*WHAT THE TASK REQUIRES*
Only the number is wanted: how many lines below contain "semicircle"?

START WORKING DATA

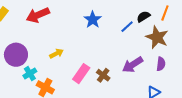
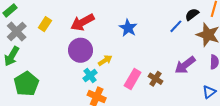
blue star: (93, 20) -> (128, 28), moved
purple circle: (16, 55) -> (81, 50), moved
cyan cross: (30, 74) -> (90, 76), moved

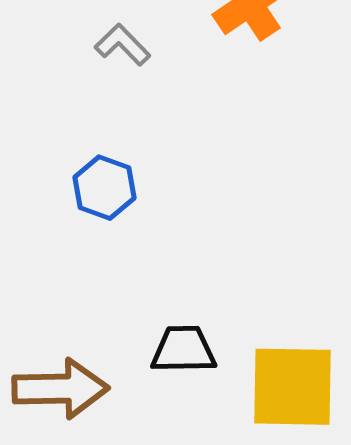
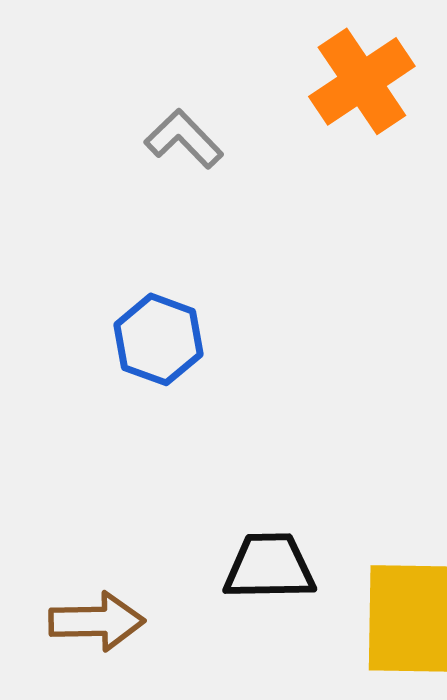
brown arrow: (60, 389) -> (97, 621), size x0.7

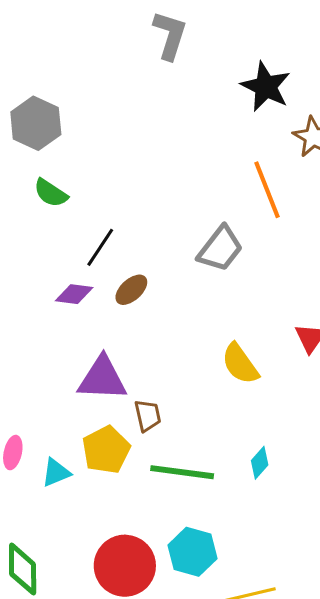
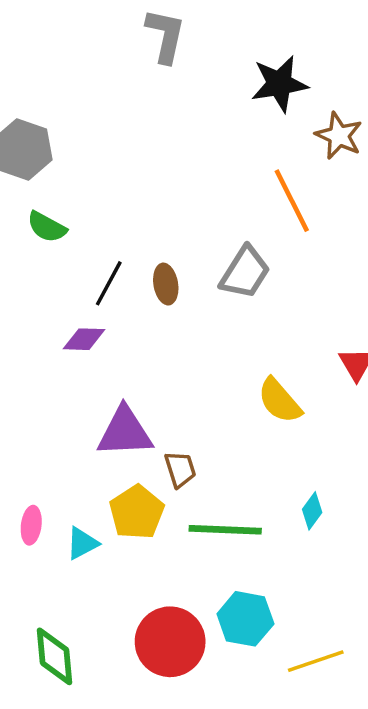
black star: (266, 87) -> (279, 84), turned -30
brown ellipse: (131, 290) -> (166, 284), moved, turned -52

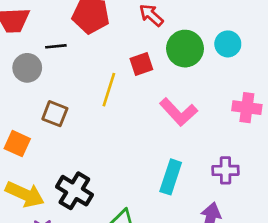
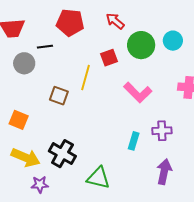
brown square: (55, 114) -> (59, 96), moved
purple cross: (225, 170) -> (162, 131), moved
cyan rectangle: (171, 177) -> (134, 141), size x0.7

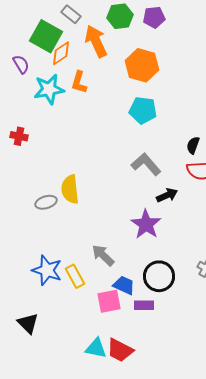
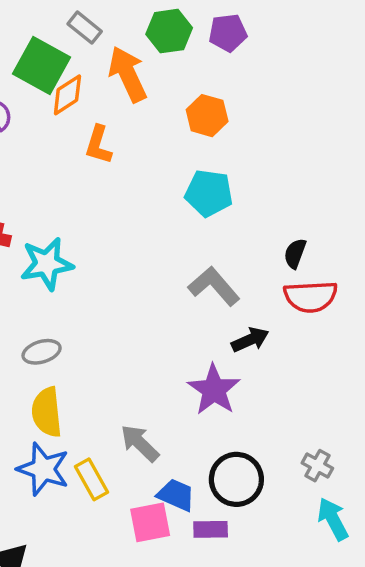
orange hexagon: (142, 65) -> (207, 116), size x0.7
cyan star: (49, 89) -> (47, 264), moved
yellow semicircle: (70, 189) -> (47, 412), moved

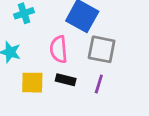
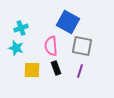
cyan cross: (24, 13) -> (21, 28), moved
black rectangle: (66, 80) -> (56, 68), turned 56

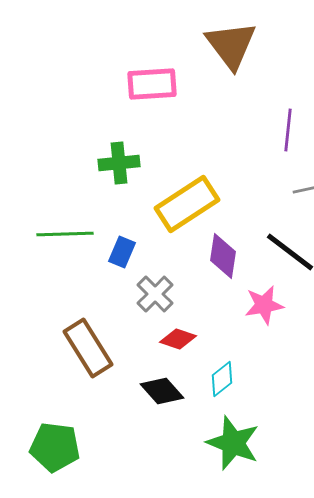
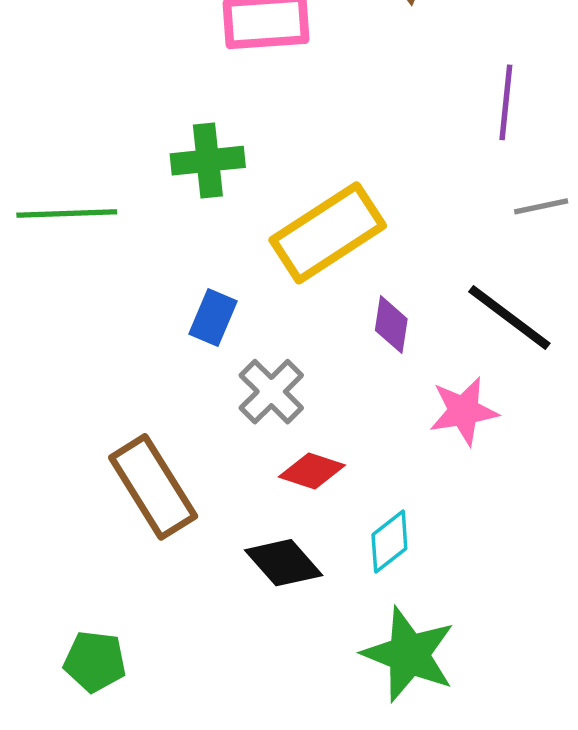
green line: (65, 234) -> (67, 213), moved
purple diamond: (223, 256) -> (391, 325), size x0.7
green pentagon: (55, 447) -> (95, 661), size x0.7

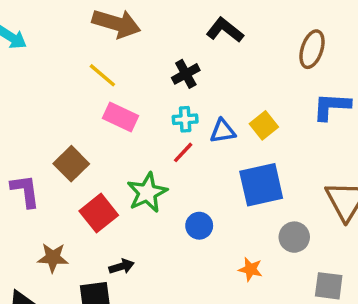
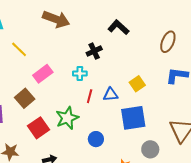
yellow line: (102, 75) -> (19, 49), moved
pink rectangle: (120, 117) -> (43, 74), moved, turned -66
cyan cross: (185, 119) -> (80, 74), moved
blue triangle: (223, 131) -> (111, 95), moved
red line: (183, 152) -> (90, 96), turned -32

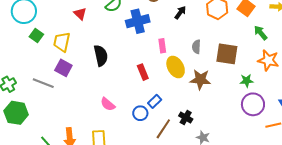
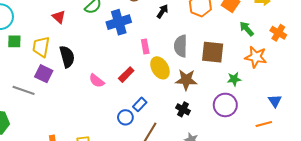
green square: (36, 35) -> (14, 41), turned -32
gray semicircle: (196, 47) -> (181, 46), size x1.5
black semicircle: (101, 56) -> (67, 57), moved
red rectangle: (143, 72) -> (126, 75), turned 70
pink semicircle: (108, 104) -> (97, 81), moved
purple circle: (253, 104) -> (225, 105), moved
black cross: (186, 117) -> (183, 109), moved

END WORKING DATA

*YOUR RESPONSE*
4